> **Data supplied**
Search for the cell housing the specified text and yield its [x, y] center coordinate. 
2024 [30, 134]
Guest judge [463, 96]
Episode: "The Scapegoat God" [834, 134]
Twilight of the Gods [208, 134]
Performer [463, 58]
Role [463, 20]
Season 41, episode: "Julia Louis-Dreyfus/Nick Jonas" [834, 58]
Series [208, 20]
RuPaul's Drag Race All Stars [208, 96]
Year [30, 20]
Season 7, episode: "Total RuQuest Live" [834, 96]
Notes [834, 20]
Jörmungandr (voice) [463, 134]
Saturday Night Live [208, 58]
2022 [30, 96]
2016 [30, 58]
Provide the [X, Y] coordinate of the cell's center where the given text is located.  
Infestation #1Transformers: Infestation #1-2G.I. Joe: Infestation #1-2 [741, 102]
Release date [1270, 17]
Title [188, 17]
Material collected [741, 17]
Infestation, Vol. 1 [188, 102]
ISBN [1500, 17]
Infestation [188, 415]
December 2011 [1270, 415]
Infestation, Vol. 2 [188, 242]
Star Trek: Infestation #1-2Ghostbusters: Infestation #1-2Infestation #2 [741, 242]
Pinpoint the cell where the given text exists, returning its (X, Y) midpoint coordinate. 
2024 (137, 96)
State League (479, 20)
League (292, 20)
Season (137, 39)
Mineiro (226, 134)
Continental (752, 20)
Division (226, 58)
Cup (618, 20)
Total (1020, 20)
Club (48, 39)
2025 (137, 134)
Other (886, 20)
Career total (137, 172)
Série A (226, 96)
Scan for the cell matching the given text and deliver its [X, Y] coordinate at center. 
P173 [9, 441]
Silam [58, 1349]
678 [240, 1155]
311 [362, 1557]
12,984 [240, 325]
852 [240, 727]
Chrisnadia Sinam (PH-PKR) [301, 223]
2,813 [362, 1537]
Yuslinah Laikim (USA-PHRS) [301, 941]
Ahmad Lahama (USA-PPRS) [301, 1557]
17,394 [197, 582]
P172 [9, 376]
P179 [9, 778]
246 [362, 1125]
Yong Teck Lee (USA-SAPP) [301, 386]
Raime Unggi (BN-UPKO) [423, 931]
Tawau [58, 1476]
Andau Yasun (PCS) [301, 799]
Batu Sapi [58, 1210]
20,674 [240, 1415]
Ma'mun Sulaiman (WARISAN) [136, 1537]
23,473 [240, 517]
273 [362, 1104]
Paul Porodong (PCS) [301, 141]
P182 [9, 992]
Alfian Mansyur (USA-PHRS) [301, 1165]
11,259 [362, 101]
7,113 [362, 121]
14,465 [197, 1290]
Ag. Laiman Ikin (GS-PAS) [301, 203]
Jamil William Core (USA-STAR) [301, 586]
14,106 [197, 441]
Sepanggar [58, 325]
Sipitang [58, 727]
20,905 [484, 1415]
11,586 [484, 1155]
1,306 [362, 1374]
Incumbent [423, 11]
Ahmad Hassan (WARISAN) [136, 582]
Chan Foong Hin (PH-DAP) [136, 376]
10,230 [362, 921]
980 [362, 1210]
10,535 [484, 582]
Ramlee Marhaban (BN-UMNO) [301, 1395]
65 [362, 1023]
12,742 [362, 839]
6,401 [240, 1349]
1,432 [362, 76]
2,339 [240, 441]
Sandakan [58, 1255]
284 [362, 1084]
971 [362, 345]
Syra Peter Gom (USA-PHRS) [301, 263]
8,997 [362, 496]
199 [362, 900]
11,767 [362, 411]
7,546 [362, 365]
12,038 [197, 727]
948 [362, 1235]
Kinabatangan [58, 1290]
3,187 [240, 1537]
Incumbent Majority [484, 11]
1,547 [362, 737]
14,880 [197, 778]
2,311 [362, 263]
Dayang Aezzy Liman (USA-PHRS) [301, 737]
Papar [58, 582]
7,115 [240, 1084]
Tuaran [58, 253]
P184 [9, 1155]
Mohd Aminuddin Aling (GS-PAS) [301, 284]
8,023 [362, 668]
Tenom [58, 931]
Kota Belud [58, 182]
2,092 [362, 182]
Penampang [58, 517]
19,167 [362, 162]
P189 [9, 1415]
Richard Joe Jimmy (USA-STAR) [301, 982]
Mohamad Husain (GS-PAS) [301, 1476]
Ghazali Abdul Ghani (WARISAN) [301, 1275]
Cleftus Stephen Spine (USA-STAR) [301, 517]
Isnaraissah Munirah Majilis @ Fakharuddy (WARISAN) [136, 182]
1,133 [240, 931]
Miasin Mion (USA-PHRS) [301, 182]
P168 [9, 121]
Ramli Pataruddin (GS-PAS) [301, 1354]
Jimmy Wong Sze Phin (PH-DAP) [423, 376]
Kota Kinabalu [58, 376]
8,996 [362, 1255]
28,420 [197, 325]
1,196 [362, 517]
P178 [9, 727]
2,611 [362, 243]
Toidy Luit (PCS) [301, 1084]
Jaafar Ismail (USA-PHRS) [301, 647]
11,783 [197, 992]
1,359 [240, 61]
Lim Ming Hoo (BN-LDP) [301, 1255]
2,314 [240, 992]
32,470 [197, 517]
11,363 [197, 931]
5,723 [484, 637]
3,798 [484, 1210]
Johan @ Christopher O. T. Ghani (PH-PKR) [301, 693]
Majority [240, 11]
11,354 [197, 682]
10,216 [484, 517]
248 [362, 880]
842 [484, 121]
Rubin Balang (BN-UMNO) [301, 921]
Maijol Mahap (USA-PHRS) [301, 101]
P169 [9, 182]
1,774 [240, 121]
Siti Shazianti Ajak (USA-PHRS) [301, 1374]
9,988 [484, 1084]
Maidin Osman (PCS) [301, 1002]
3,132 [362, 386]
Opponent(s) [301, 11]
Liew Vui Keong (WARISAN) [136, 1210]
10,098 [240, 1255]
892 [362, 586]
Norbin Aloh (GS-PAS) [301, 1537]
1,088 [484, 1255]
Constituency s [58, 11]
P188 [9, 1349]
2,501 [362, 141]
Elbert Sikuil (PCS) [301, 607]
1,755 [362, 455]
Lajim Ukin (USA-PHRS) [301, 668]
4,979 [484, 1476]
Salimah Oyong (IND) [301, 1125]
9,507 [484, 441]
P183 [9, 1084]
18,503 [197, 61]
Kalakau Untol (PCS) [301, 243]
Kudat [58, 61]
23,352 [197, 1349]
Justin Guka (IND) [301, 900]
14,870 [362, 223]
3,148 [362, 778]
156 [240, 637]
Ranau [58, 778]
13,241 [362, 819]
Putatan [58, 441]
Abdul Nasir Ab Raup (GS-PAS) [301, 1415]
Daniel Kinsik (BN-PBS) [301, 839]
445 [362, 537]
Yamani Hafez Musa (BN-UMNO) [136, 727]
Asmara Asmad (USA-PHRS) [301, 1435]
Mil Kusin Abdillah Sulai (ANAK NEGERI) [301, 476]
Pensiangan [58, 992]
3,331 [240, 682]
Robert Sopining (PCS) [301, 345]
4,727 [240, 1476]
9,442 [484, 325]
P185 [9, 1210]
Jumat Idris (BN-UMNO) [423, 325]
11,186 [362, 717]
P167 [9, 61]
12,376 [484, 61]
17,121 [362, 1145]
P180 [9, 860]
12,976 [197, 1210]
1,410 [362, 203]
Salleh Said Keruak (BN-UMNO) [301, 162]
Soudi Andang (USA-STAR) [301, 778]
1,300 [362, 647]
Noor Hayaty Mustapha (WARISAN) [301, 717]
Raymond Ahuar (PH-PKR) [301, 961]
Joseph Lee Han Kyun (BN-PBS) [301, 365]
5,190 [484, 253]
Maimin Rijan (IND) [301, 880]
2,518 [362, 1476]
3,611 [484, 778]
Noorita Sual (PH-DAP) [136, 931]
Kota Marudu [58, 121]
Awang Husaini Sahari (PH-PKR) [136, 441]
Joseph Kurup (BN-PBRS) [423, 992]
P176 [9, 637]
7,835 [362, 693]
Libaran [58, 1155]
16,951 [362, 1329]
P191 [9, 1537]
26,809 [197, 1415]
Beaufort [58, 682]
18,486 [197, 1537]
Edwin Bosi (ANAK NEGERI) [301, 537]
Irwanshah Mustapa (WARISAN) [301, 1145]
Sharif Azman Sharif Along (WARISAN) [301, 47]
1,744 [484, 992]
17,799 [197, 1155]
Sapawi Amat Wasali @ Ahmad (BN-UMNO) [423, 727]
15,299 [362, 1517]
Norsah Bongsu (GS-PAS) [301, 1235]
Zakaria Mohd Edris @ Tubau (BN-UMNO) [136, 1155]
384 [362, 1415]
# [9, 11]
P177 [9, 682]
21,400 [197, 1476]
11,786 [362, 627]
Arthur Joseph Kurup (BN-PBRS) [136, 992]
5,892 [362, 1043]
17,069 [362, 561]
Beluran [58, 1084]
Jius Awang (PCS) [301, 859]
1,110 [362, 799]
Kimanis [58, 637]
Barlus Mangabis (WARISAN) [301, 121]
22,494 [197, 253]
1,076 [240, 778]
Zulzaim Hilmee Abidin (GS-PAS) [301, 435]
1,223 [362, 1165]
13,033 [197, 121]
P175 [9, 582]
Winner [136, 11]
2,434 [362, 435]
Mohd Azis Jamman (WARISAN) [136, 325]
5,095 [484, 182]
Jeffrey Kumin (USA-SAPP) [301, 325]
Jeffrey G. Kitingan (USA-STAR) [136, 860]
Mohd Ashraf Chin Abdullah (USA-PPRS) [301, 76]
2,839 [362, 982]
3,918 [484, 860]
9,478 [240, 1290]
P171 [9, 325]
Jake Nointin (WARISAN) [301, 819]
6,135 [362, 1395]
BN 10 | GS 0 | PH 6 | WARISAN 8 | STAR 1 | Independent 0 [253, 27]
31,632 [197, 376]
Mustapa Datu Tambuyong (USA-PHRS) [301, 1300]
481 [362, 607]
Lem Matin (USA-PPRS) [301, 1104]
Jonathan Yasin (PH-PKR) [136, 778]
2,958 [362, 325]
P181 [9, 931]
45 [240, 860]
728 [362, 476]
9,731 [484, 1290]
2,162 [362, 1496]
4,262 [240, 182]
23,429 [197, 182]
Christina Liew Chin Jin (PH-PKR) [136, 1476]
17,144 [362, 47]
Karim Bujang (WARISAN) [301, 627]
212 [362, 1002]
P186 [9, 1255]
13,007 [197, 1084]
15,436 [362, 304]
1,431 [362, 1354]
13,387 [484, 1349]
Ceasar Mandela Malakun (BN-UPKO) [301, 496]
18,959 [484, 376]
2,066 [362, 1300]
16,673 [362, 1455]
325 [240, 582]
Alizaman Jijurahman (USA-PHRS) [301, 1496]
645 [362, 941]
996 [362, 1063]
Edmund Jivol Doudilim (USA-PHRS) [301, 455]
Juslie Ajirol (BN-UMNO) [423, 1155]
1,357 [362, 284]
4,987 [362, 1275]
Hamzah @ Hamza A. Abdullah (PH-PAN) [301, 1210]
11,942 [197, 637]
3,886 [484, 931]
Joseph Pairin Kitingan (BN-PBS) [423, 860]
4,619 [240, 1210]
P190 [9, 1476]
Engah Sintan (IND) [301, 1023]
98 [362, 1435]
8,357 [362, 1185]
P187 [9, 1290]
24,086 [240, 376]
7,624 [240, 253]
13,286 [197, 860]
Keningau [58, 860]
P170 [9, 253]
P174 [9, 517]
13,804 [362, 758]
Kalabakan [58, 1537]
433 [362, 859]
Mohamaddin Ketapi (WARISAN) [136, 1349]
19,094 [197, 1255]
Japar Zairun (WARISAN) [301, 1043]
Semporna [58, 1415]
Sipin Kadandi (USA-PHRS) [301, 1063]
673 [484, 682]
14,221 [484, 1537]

> **Directions**
Return the items word for word, beginning with the first line and continuing through the line containing "Series [208, 20]". Include both of those lines and nothing after them.

> **Response to the task**
Search for the cell housing the specified text and yield its [x, y] center coordinate. 
2024 [30, 134]
Guest judge [463, 96]
Episode: "The Scapegoat God" [834, 134]
Twilight of the Gods [208, 134]
Performer [463, 58]
Role [463, 20]
Season 41, episode: "Julia Louis-Dreyfus/Nick Jonas" [834, 58]
Series [208, 20]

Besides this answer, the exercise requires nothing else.